Items listed in a dataset:

┄┄┄┄┄┄

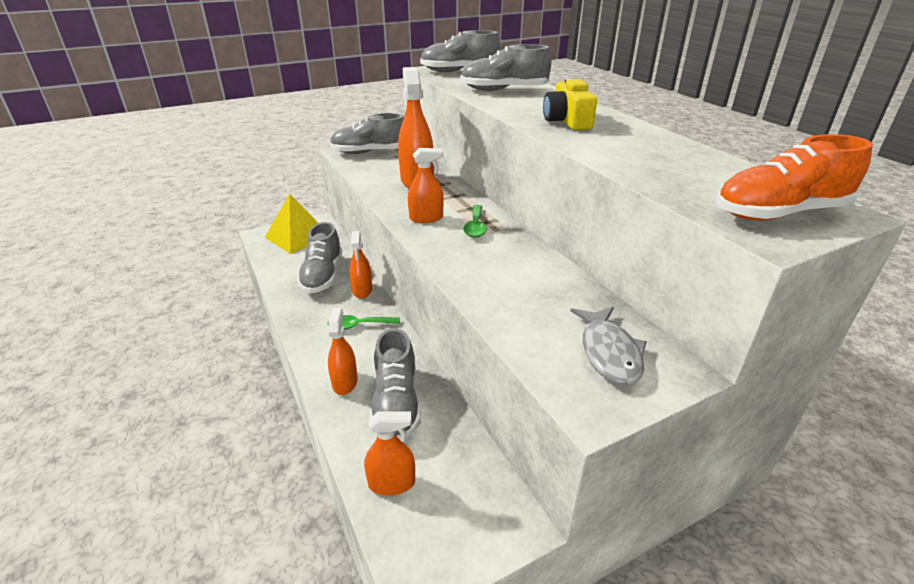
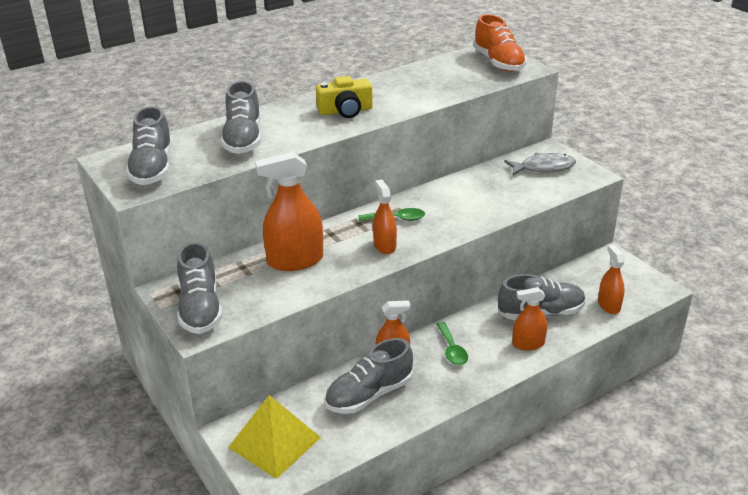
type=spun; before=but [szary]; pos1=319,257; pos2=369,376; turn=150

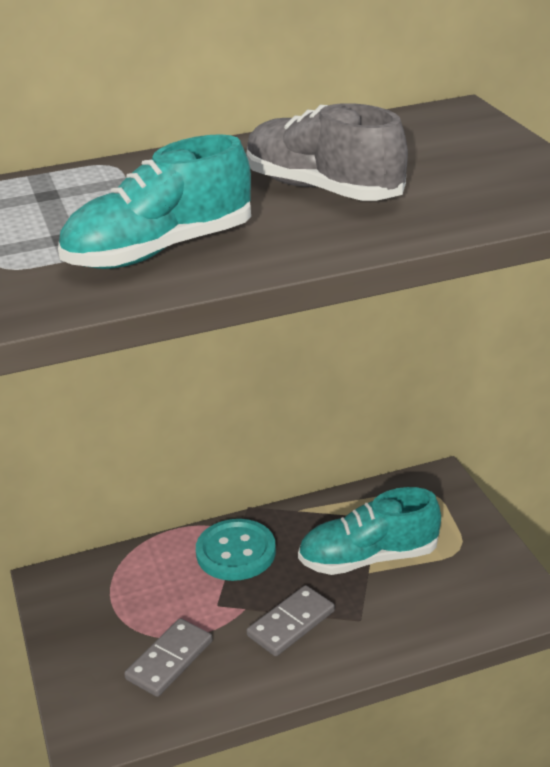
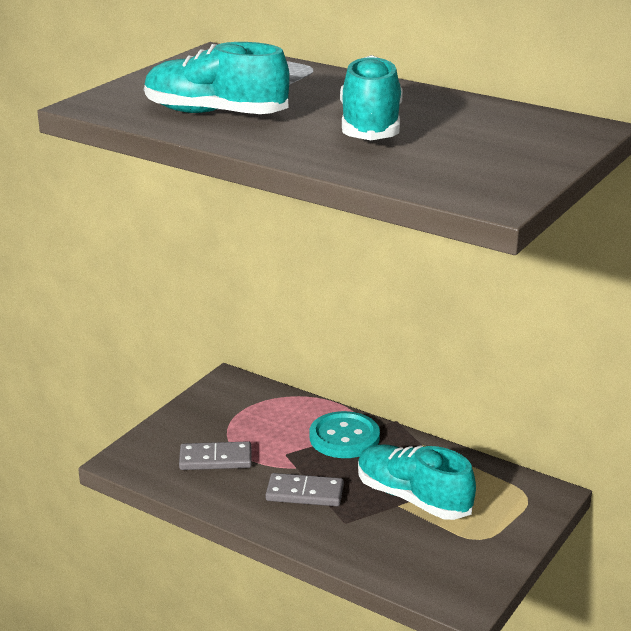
type=colour; before=but [szary]; after=but [turkusowy]; pos1=327,152; pos2=371,97

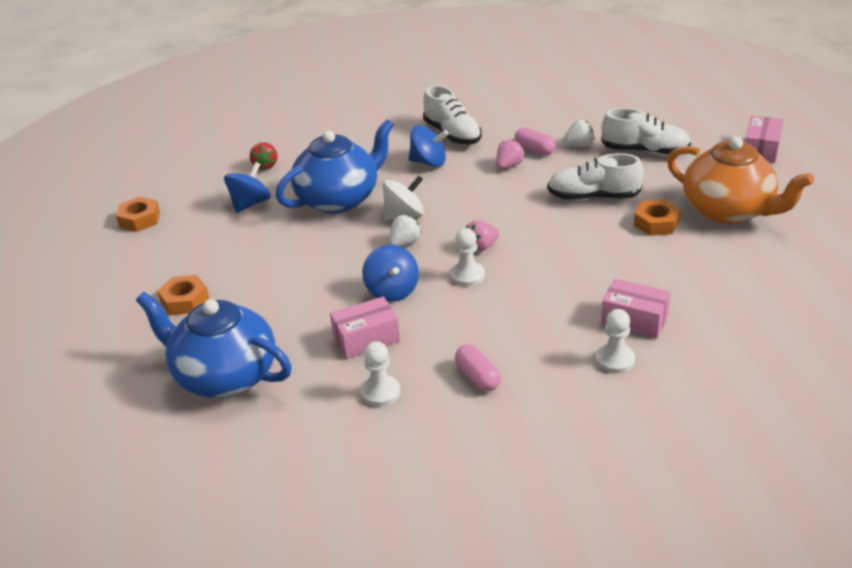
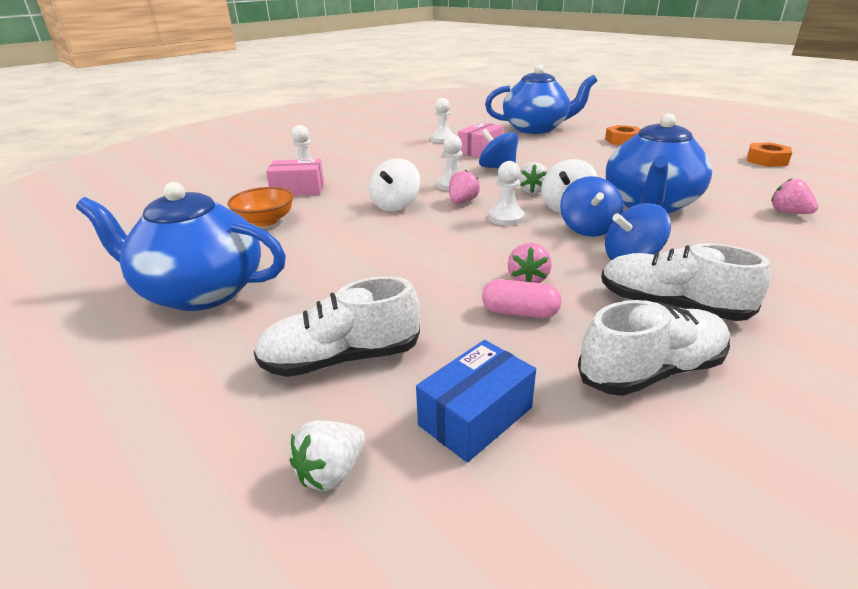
type=colour; before=imbryk [pomarańczowy]; after=imbryk [niebieski]; pos1=740,180; pos2=181,246
type=appeared; after=miska [pomarańczowy]; pos2=260,206
type=relocated; before=truskawka [biały]; pos1=578,133; pos2=327,455
type=appeared; after=bączek [biały]; pos2=394,184
type=appeared; after=pudełko [niebieski]; pos2=476,401
type=appeared; after=pionek [biały]; pos2=506,193
type=relocated; before=bączek [niebieski]; pos1=247,187; pos2=592,206
type=relocated; before=but [biały]; pos1=595,176; pos2=654,348
type=colour; before=truskawka [czerwony]; after=truskawka [różowy]; pos1=263,156; pos2=794,196
type=missing; before=kapsułka [różowy]; pos1=478,367
type=missing; before=nakrętka [pomarańczowy]; pos1=657,218
type=missing; before=pudełko [różowy]; pos1=764,139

┄┄┄┄┄┄

Description of the task:
Repeat exactly the lines of the records from the one containing "type=colour; before=truskawka [czerwony];" to the last, and include no line outside that stretch.

Exercise response:
type=colour; before=truskawka [czerwony]; after=truskawka [różowy]; pos1=263,156; pos2=794,196
type=missing; before=kapsułka [różowy]; pos1=478,367
type=missing; before=nakrętka [pomarańczowy]; pos1=657,218
type=missing; before=pudełko [różowy]; pos1=764,139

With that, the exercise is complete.